**Structured diff data:**
---------------
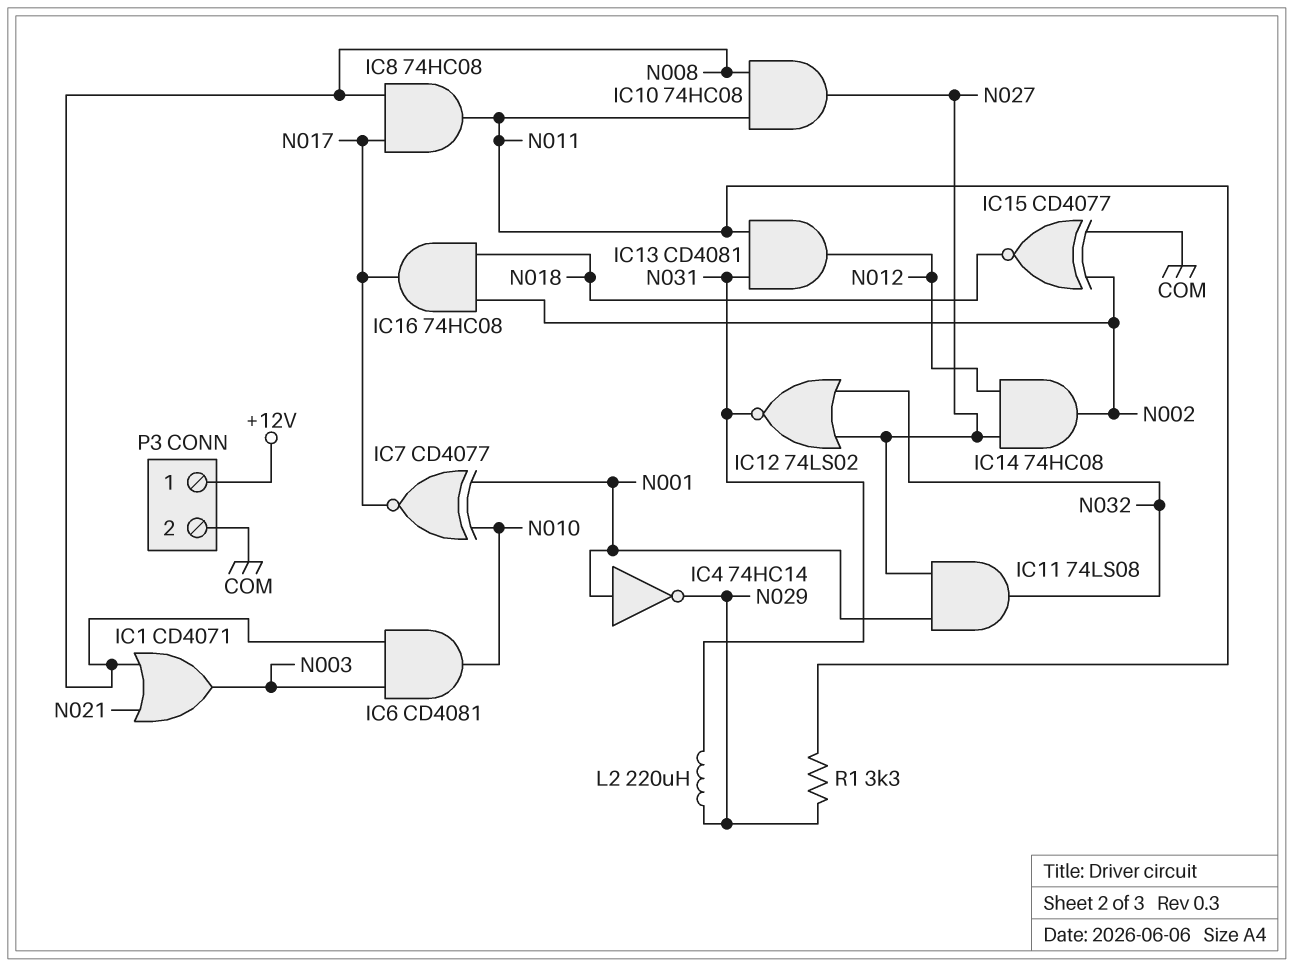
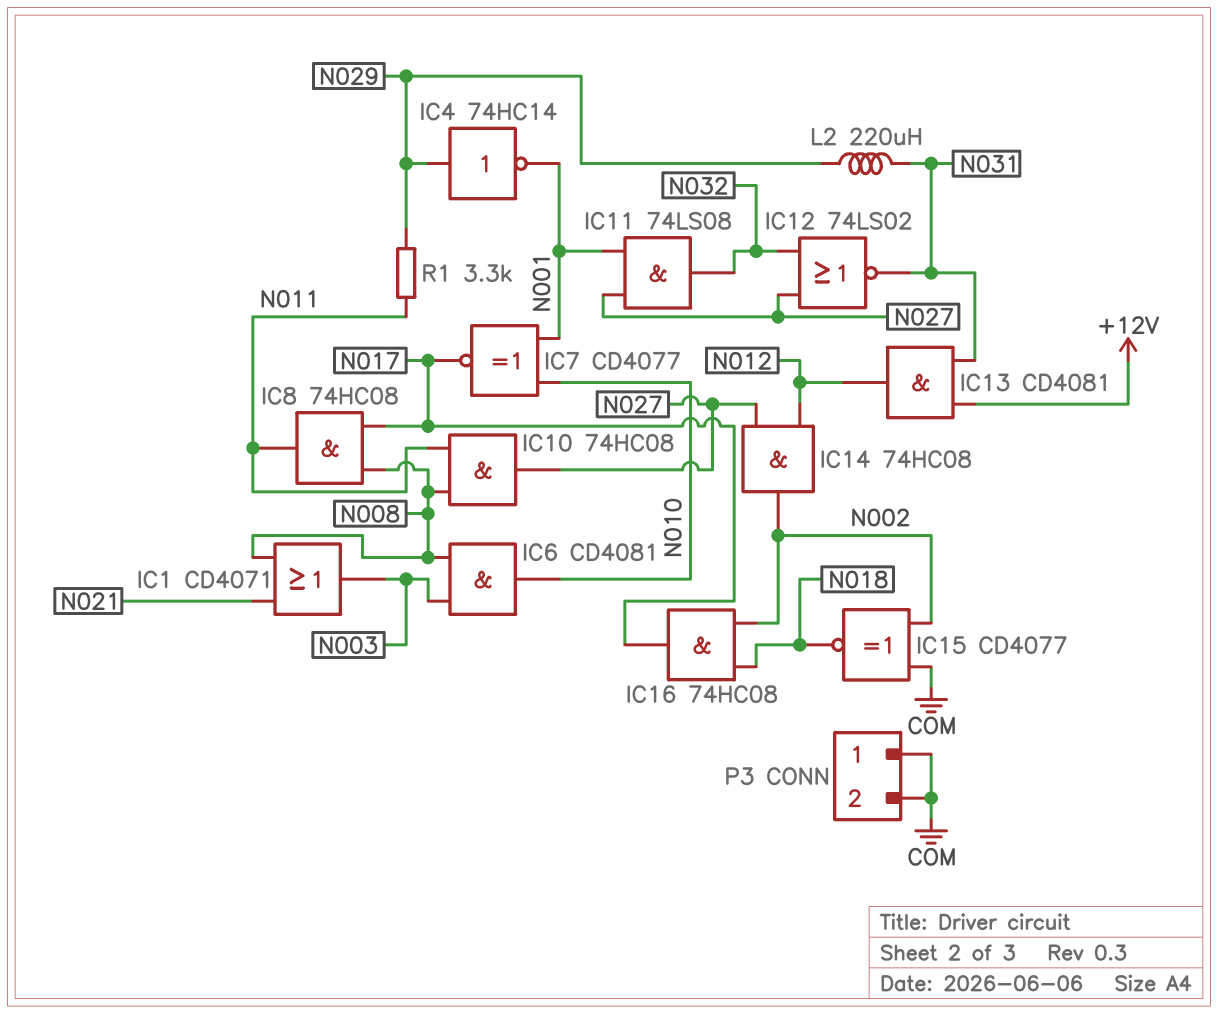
IC4: NOT 74HC14 (in N001, out N029) -> NOT 74HC14 (in N029, out N001)
IC13: AND CD4081 (in N011, in N031, out N012) -> AND CD4081 (in +12V, in N031, out N012)
P3 pin 1: +12V -> COM

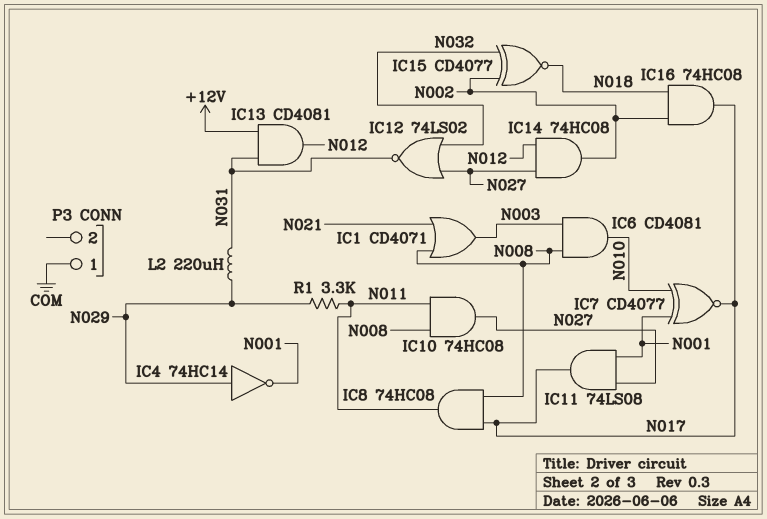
IC11: AND 74LS08 (in N001, in N027, out N032) -> AND 74LS08 (in N001, in N027, out N017)
IC15: XNOR CD4077 (in COM, in N002, out N018) -> XNOR CD4077 (in N002, in N032, out N018)
P3 pin 2: COM -> none

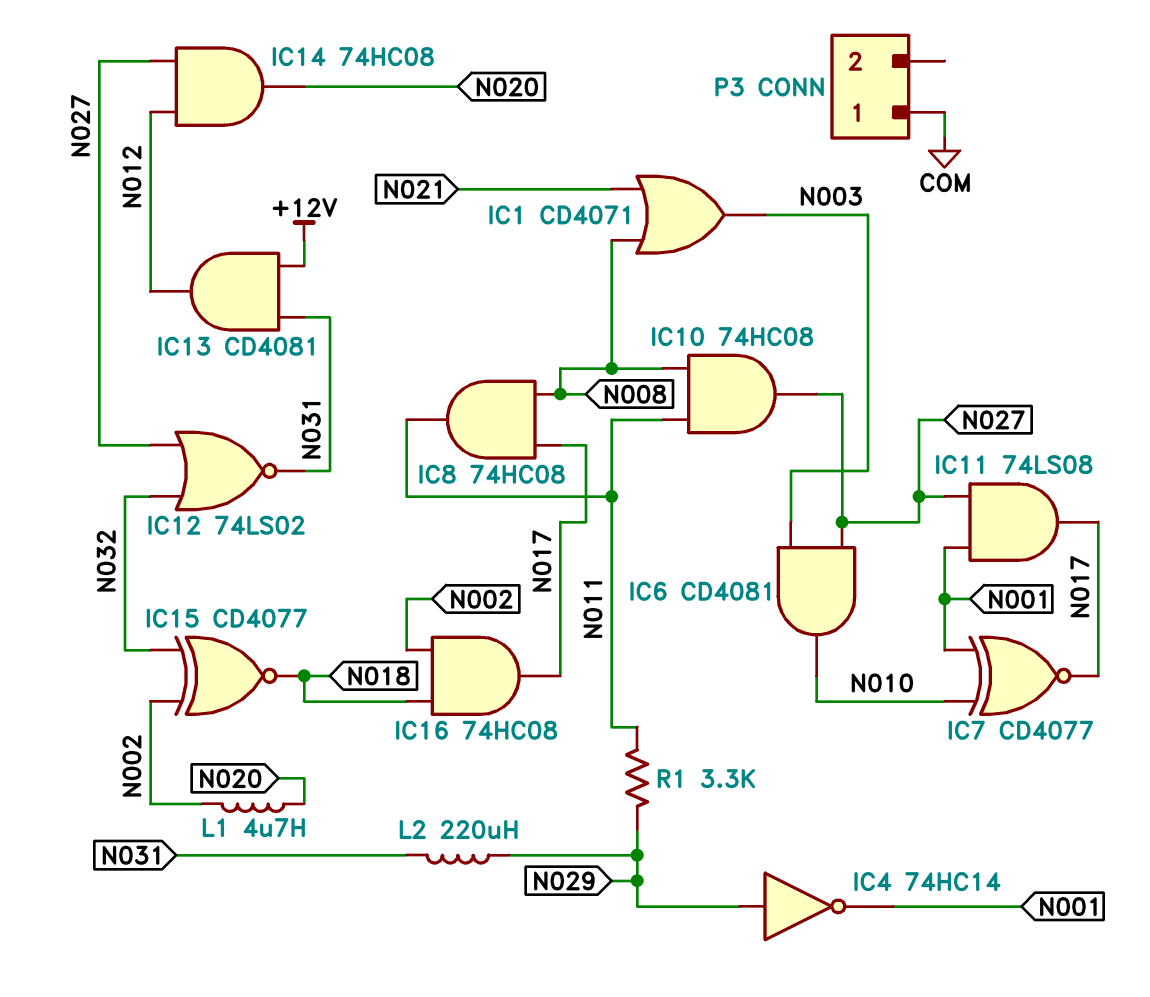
IC6: AND CD4081 (in N003, in N008, out N010) -> AND CD4081 (in N003, in N027, out N010)
IC14: AND 74HC08 (in N012, in N027, out N002) -> AND 74HC08 (in N012, in N027, out N020)
L1: none -> 4.7uH (N002, N020)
---------------
Copy each line in the data that holds the word "none".

P3 pin 2: COM -> none
L1: none -> 4.7uH (N002, N020)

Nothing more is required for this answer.